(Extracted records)

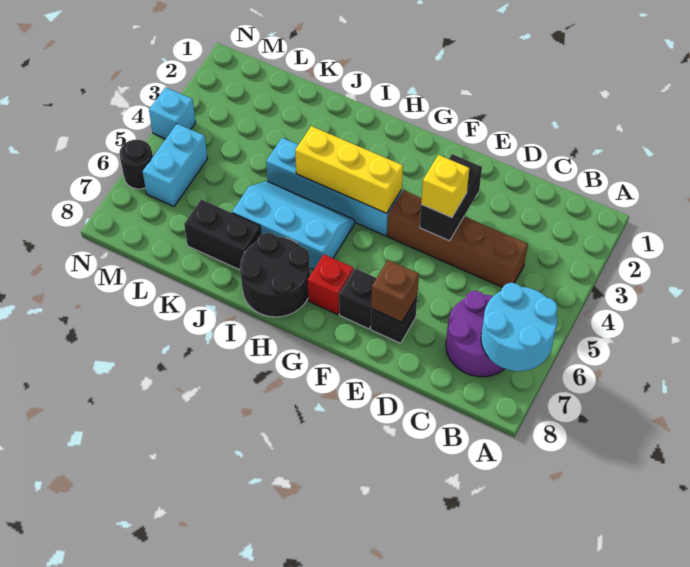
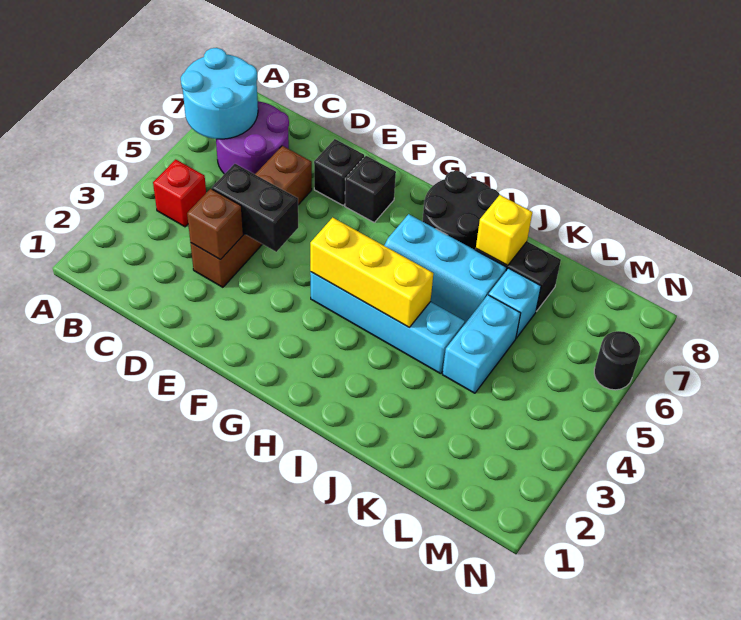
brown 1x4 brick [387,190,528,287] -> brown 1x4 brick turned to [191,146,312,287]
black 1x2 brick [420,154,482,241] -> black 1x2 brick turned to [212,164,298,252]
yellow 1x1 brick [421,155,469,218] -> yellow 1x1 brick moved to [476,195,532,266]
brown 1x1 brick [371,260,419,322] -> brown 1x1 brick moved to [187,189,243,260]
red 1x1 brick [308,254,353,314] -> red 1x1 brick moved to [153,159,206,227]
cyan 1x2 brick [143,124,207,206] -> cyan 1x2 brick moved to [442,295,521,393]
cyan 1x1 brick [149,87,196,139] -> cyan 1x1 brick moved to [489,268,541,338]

* _Activity_: Omit all pictures while transcribing the entries verbatim.

* _Written answer_:
brown 1x4 brick [387,190,528,287] -> brown 1x4 brick turned to [191,146,312,287]
black 1x2 brick [420,154,482,241] -> black 1x2 brick turned to [212,164,298,252]
yellow 1x1 brick [421,155,469,218] -> yellow 1x1 brick moved to [476,195,532,266]
brown 1x1 brick [371,260,419,322] -> brown 1x1 brick moved to [187,189,243,260]
red 1x1 brick [308,254,353,314] -> red 1x1 brick moved to [153,159,206,227]
cyan 1x2 brick [143,124,207,206] -> cyan 1x2 brick moved to [442,295,521,393]
cyan 1x1 brick [149,87,196,139] -> cyan 1x1 brick moved to [489,268,541,338]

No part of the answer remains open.